---- Provided information

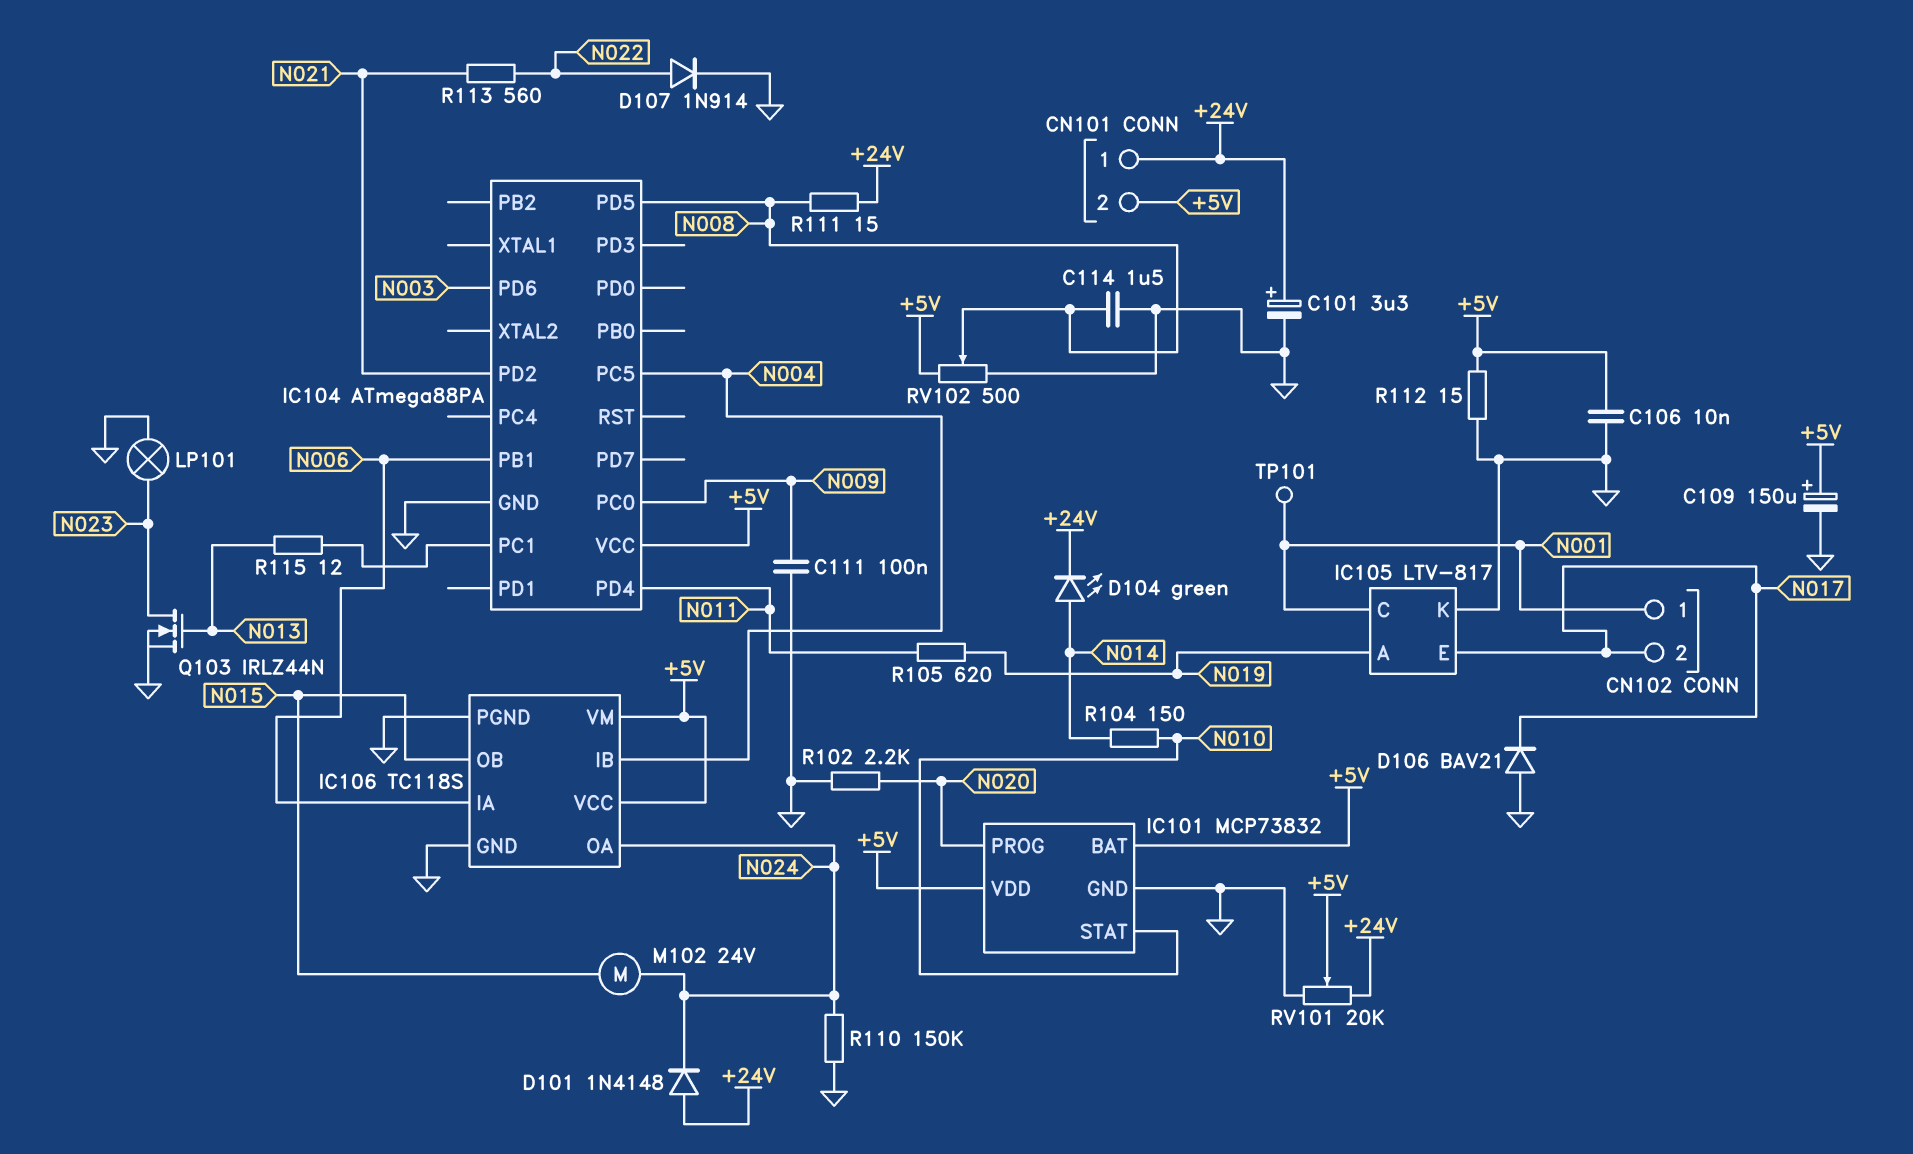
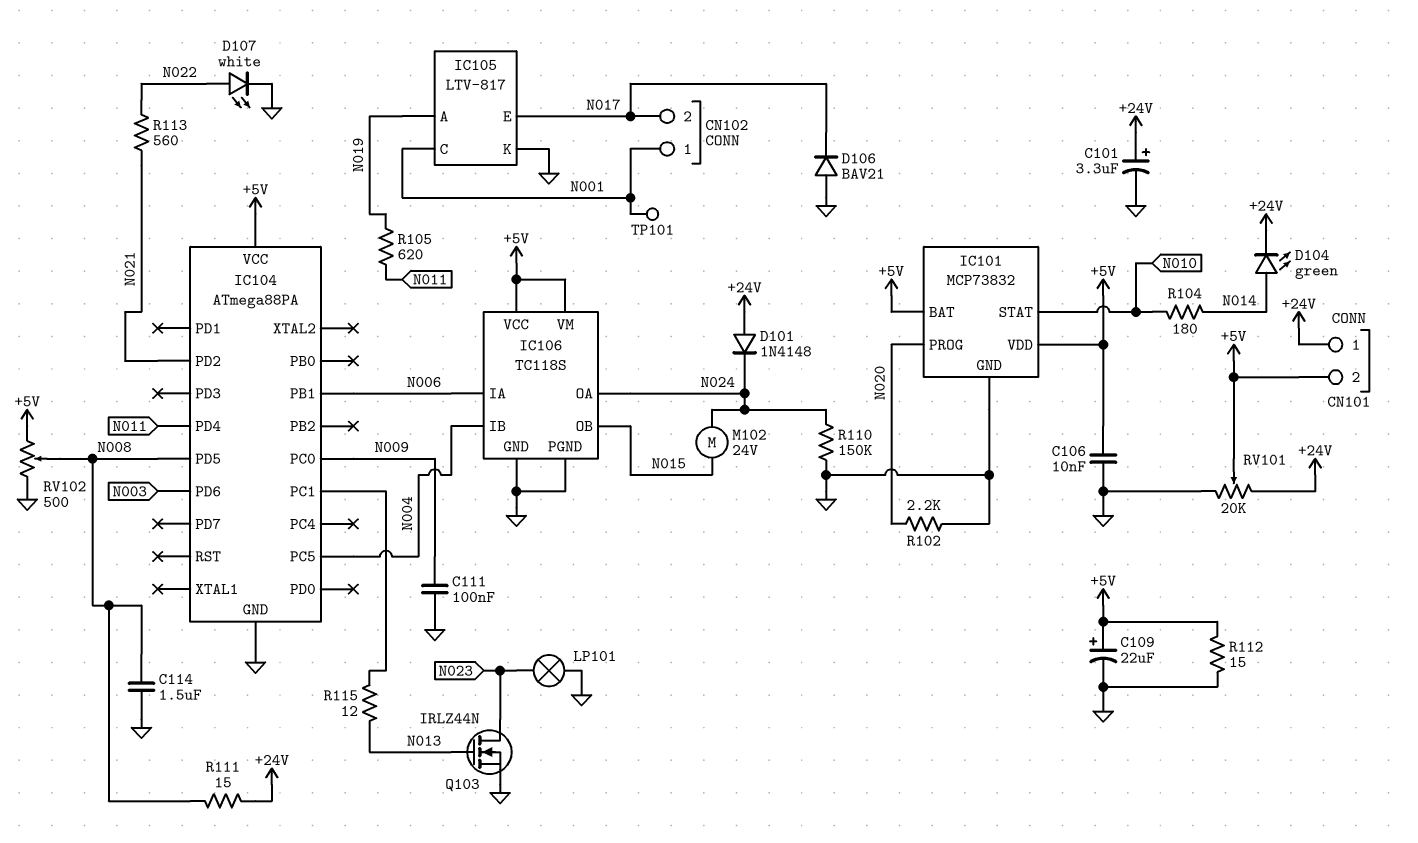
C109: 150uF (plus +5V, minus GND) -> 22uF (plus +5V, minus GND)
D107: diode 1N914 (A N022, K GND) -> LED white (A N022, K GND)
R104: 150 (N010, N014) -> 180 (N010, N014)

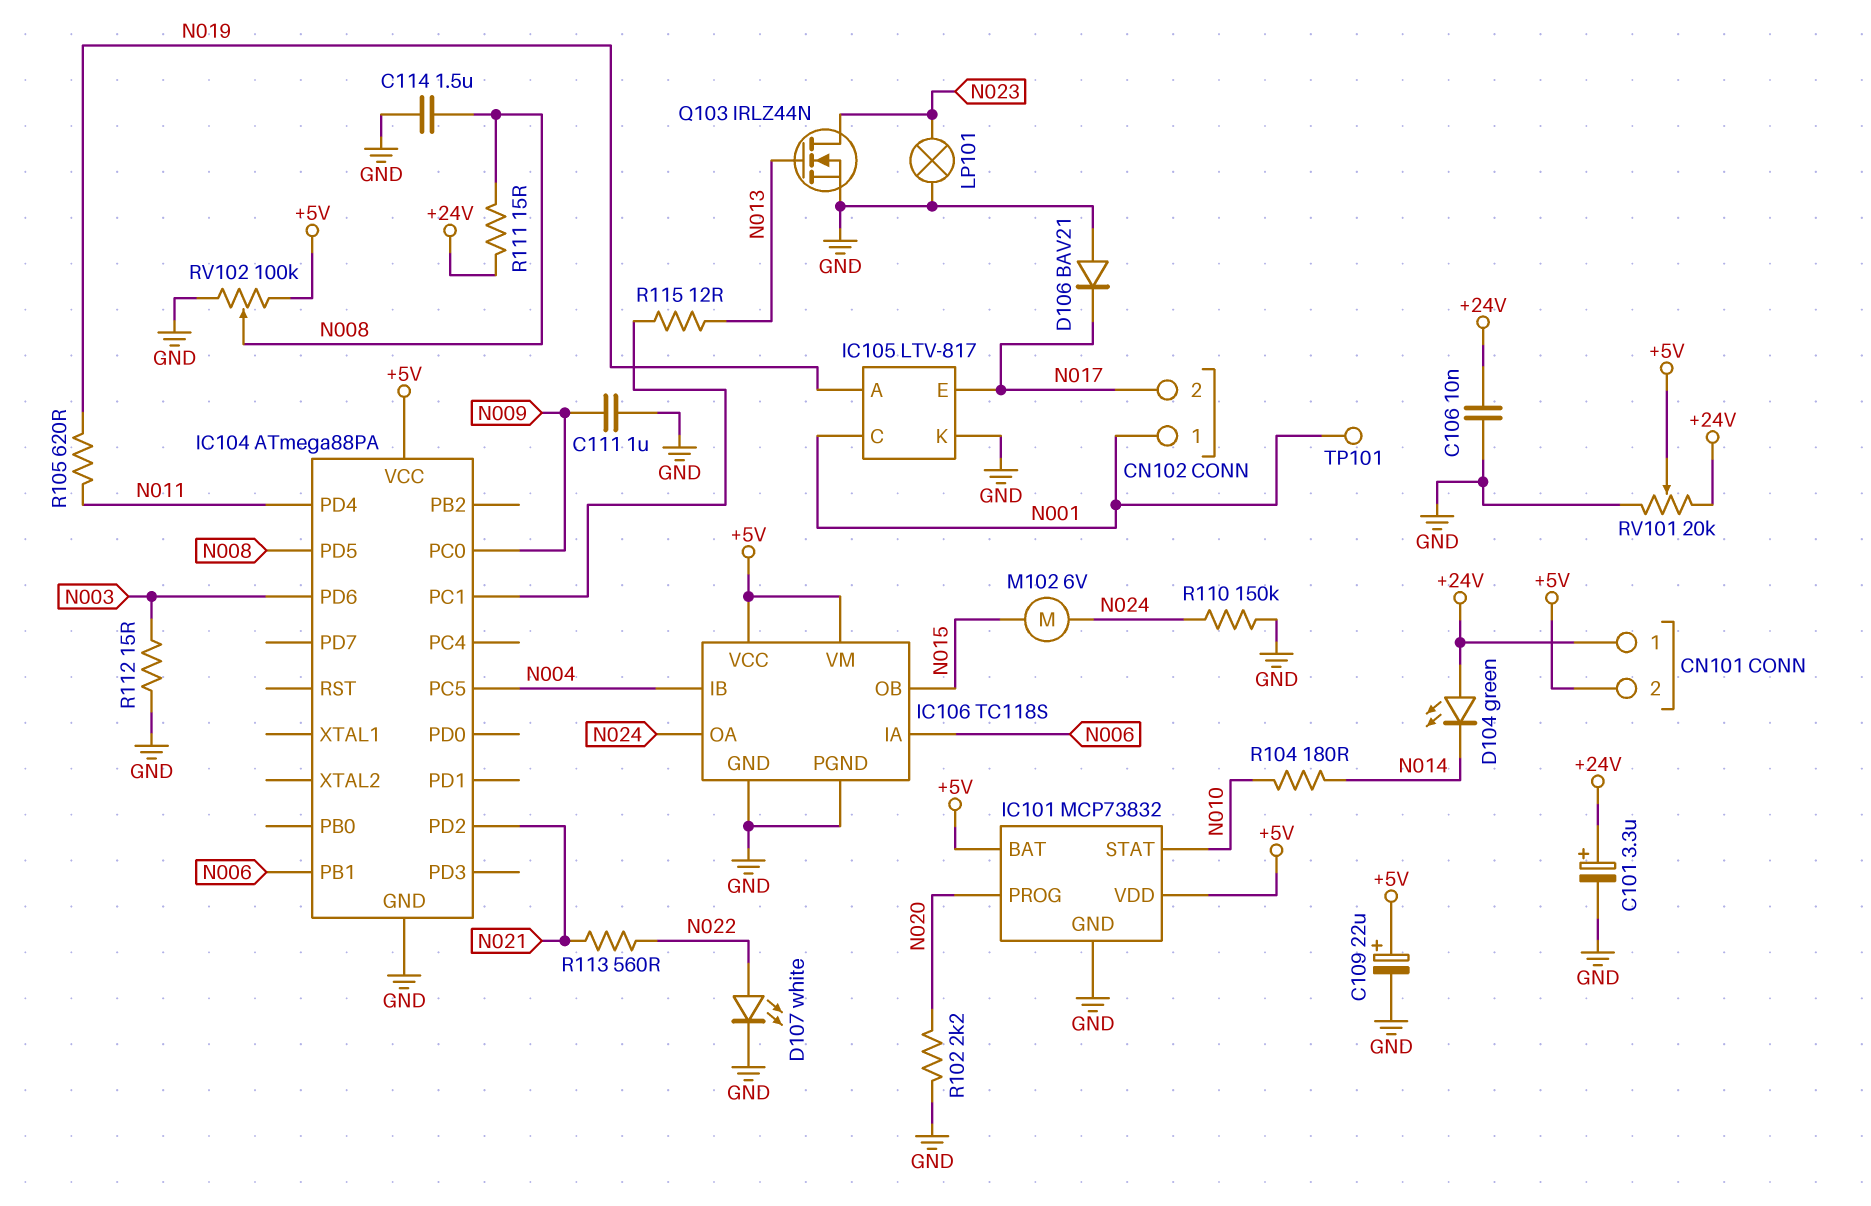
C106: 10nF (+5V, GND) -> 10nF (+24V, GND)
C111: 100nF (GND, N009) -> 1uF (GND, N009)
D101: diode 1N4148 (A +24V, K N024) -> none
D104: LED green (A N014, K +24V) -> LED green (A +24V, K N014)
M102: motor 24V (N015, N024) -> motor 6V (N015, N024)
R112: 15 (+5V, GND) -> 15 (GND, N003)
RV102: 500 (+5V, GND, wiper N008) -> 100k (+5V, GND, wiper N008)

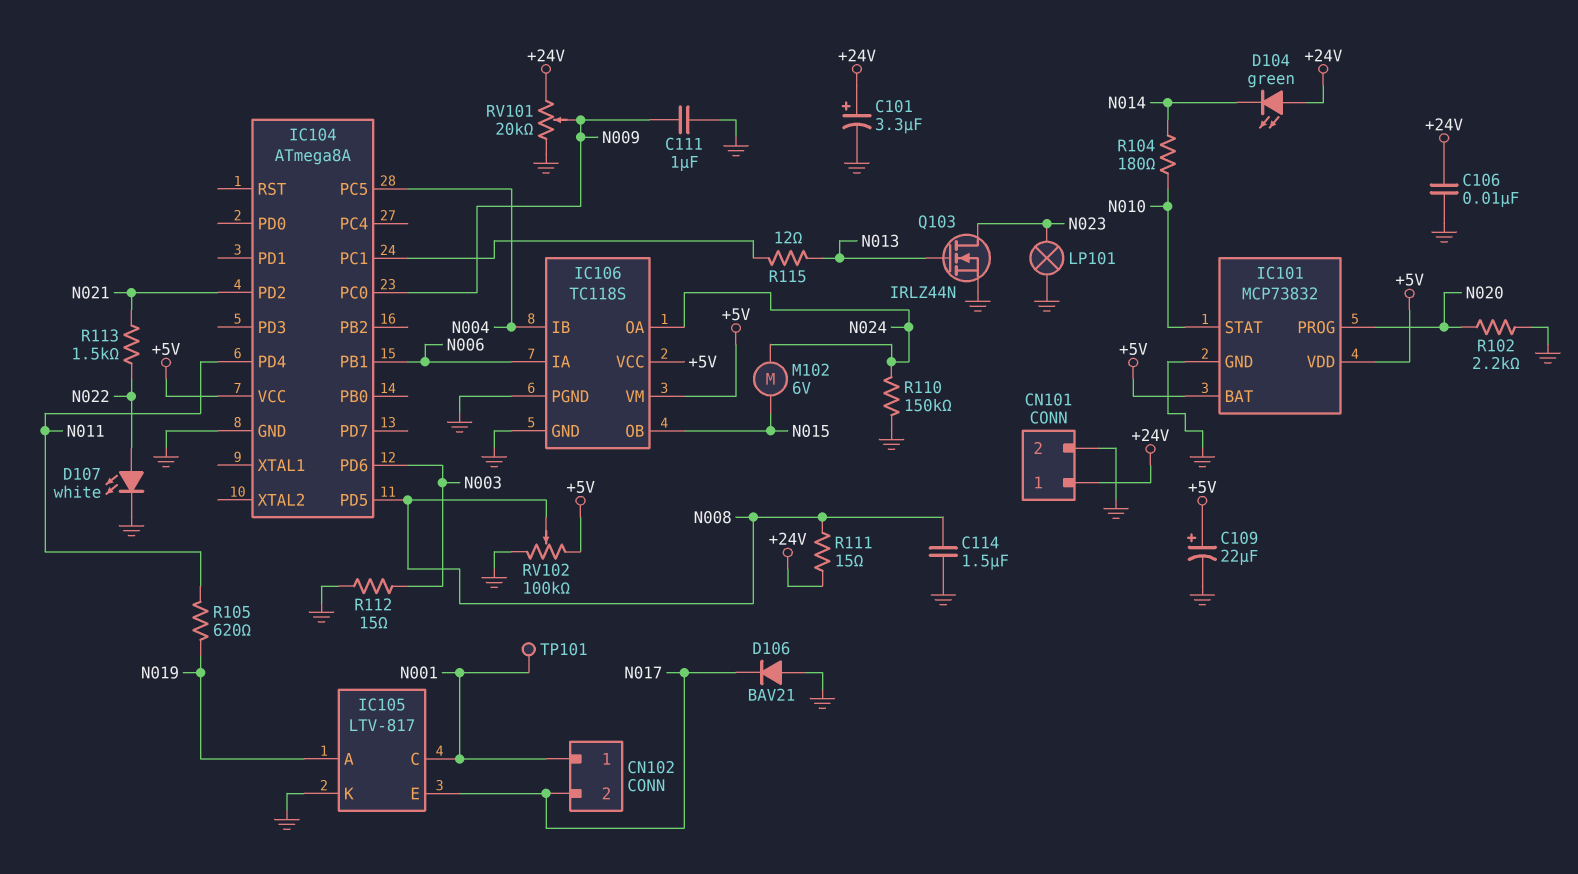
CN101 pin 2: +5V -> GND
IC104: ATmega88PA -> ATmega8A
R113: 560 (N021, N022) -> 1.5k (N021, N022)
RV101: 20k (+24V, GND, wiper +5V) -> 20k (+24V, GND, wiper N009)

--------

• What this task involves:
Copy the stretch of the records above that runs from the line with "C106: 10nF (+5V, GND) -> 10nF (+24V, GND)" through the line with "R112: 15 (+5V, GND) -> 15 (GND, N003)". Both end lines belong in the copy, and nothing else does.

• Written answer:
C106: 10nF (+5V, GND) -> 10nF (+24V, GND)
C111: 100nF (GND, N009) -> 1uF (GND, N009)
D101: diode 1N4148 (A +24V, K N024) -> none
D104: LED green (A N014, K +24V) -> LED green (A +24V, K N014)
M102: motor 24V (N015, N024) -> motor 6V (N015, N024)
R112: 15 (+5V, GND) -> 15 (GND, N003)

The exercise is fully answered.